* **Your goal**: Would you restate the full listing word for word and omit its pictures?

********************

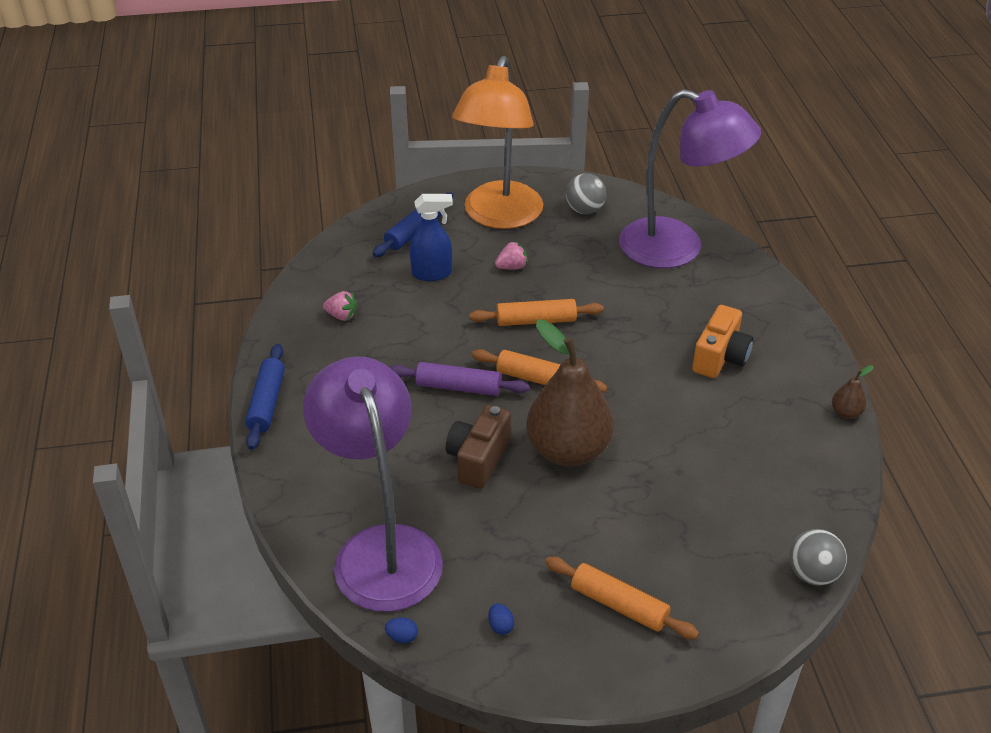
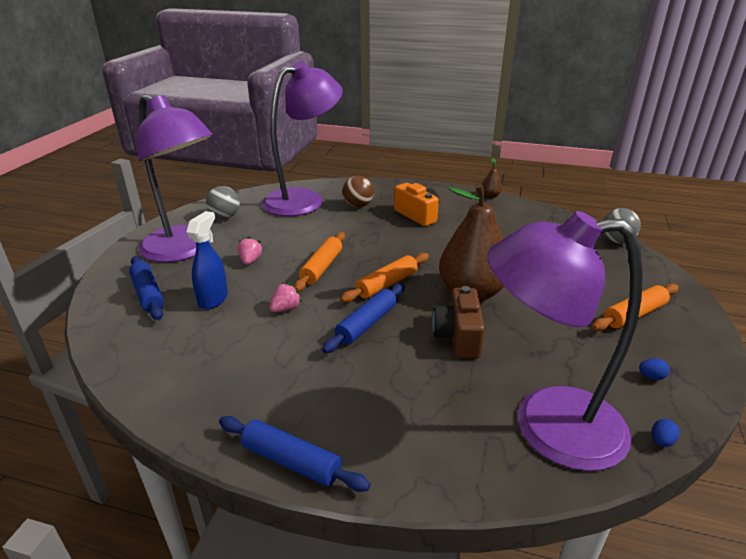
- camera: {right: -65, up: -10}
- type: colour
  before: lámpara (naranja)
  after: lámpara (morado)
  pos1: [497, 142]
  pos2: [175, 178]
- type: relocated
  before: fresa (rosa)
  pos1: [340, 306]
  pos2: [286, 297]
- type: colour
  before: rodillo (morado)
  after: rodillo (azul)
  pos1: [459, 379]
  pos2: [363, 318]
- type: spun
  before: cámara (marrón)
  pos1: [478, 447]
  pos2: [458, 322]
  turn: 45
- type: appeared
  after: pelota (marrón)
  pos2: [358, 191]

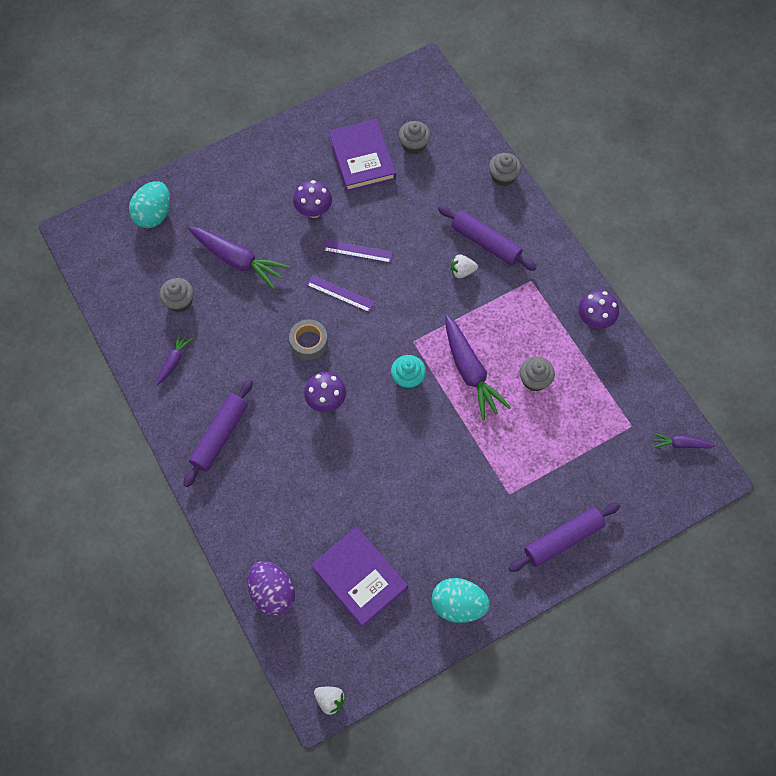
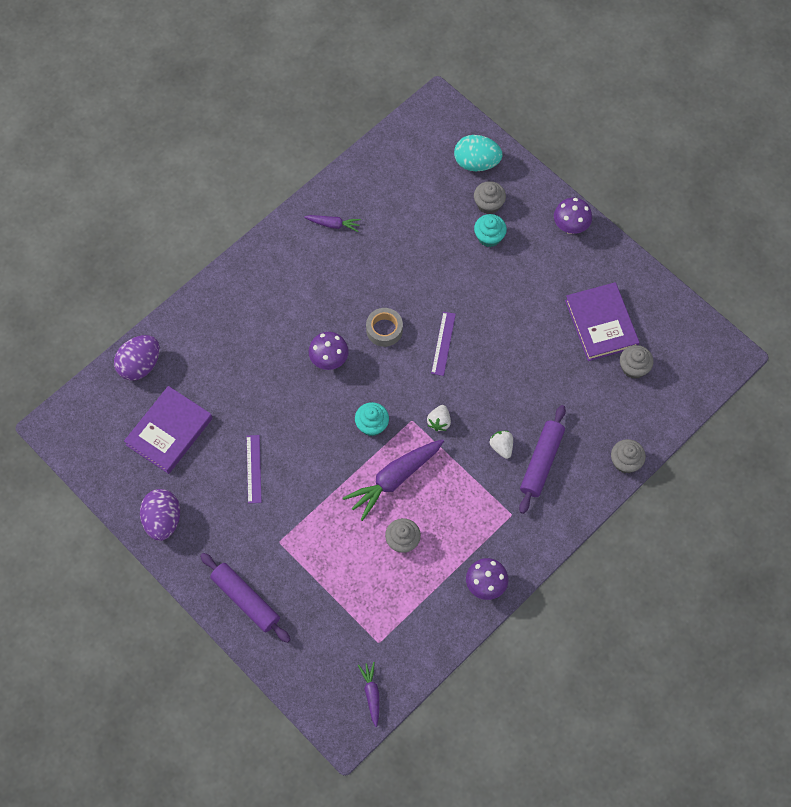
- camera: {right: 75, up: 0}
- type: spun
  before: libro (morado)
  pos1: [362, 155]
  pos2: [602, 321]
  turn: -75
- type: relocated
  before: seta (morado)
  pos1: [312, 199]
  pos2: [573, 216]
- type: missing
  before: zanahoria (morado)
  pos1: [239, 258]
- type: relocated
  before: regla (morado)
  pos1: [358, 251]
  pos2: [254, 469]
- type: relocated
  before: magdalena (gris)
  pos1: [176, 295]
  pos2: [490, 197]
- type: missing
  before: rodillo (morado)
  pos1: [218, 433]
- type: colour
  before: huevo (turquesa)
  after: huevo (morado)
  pos1: [461, 600]
  pos2: [160, 515]
- type: relocated
  before: fresa (blanco)
  pos1: [329, 701]
  pos2: [439, 418]
- type: appeared
  after: magdalena (turquesa)
  pos2: [490, 230]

********************

* **Response to this exercise**:
- camera: {right: -65, up: -10}
- type: colour
  before: lámpara (naranja)
  after: lámpara (morado)
  pos1: [497, 142]
  pos2: [175, 178]
- type: relocated
  before: fresa (rosa)
  pos1: [340, 306]
  pos2: [286, 297]
- type: colour
  before: rodillo (morado)
  after: rodillo (azul)
  pos1: [459, 379]
  pos2: [363, 318]
- type: spun
  before: cámara (marrón)
  pos1: [478, 447]
  pos2: [458, 322]
  turn: 45
- type: appeared
  after: pelota (marrón)
  pos2: [358, 191]

- camera: {right: 75, up: 0}
- type: spun
  before: libro (morado)
  pos1: [362, 155]
  pos2: [602, 321]
  turn: -75
- type: relocated
  before: seta (morado)
  pos1: [312, 199]
  pos2: [573, 216]
- type: missing
  before: zanahoria (morado)
  pos1: [239, 258]
- type: relocated
  before: regla (morado)
  pos1: [358, 251]
  pos2: [254, 469]
- type: relocated
  before: magdalena (gris)
  pos1: [176, 295]
  pos2: [490, 197]
- type: missing
  before: rodillo (morado)
  pos1: [218, 433]
- type: colour
  before: huevo (turquesa)
  after: huevo (morado)
  pos1: [461, 600]
  pos2: [160, 515]
- type: relocated
  before: fresa (blanco)
  pos1: [329, 701]
  pos2: [439, 418]
- type: appeared
  after: magdalena (turquesa)
  pos2: [490, 230]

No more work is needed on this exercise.